> _DATA SEGMENT_
▼▼▼

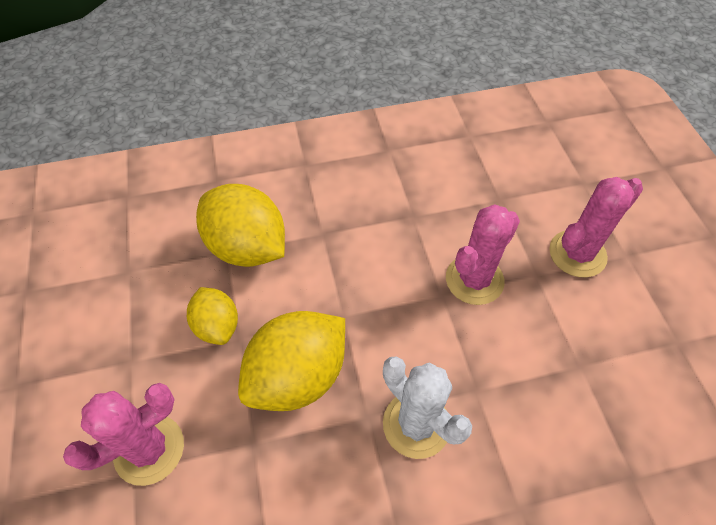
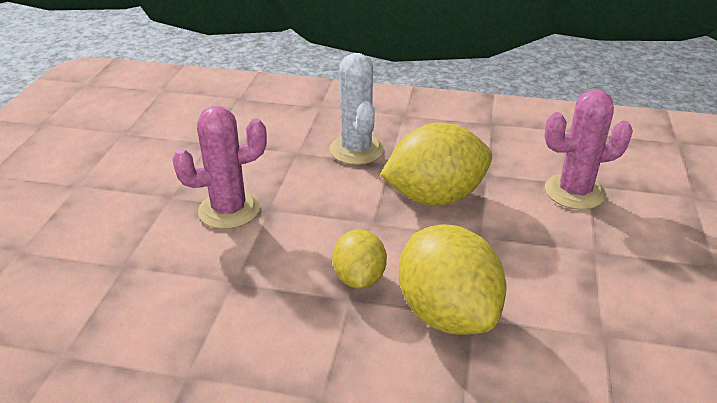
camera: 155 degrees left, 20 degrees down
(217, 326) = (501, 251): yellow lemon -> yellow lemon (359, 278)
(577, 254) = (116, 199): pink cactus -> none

▲▲▲

Only the pictures should be left out; the rest of the material above must be repeated exactly.

camera: 155 degrees left, 20 degrees down
(217, 326) = (501, 251): yellow lemon -> yellow lemon (359, 278)
(577, 254) = (116, 199): pink cactus -> none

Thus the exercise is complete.